#### To do:
The answer must be an exact copy of the lines from the one holding "(861, 444) = (855, 447): blue" through the final line of the entries, and nothing else.

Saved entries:
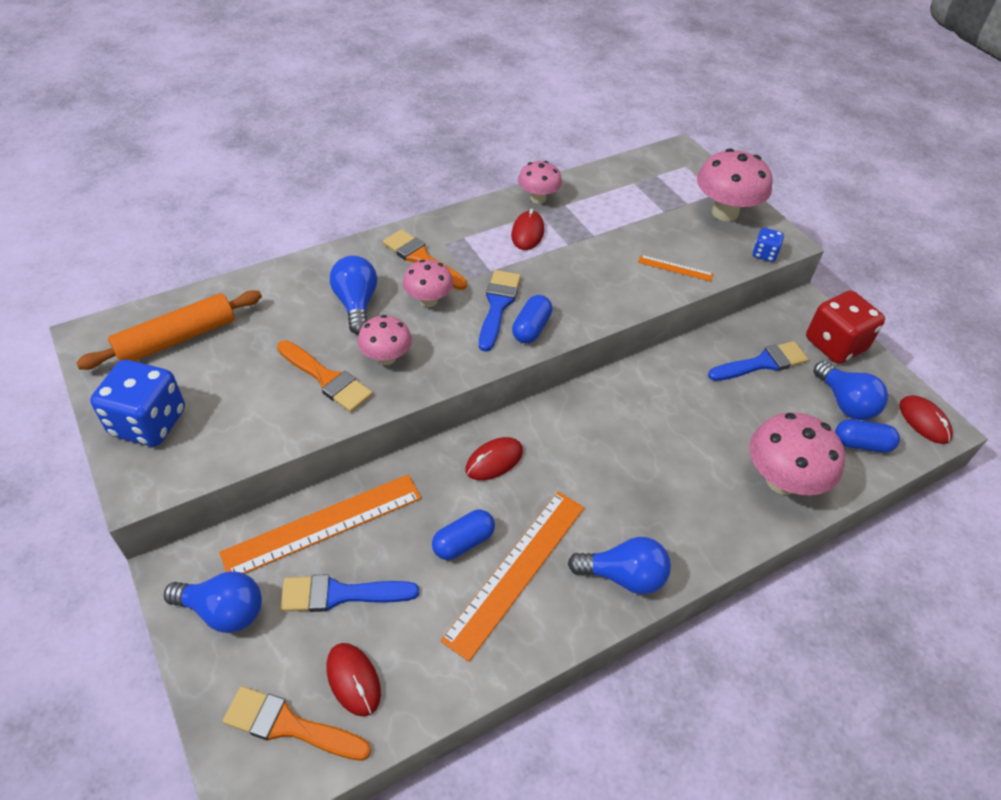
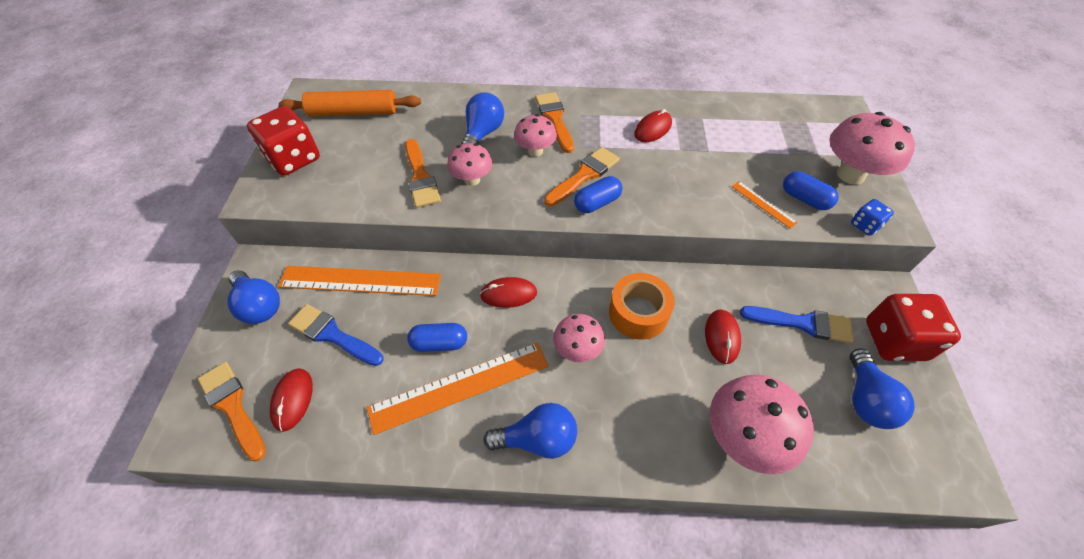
camera: 35 degrees right, 5 degrees up
(149, 422) = (294, 159): blue dice -> red dice
(498, 306) = (584, 175): blue brush -> orange brush
(538, 198) = (683, 106): pink mushroom -> pink mushroom (577, 349)
(623, 576) = (537, 439): blue light bulb -> blue light bulb turned 45 degrees counterclockwise
(626, 419) = (638, 313): none -> orange tape
(861, 444) = (855, 447): blue capsule -> blue capsule (804, 199)
(924, 421) = (947, 461): red mouse -> red mouse (722, 337)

#### Reply to the exercise:
(861, 444) = (855, 447): blue capsule -> blue capsule (804, 199)
(924, 421) = (947, 461): red mouse -> red mouse (722, 337)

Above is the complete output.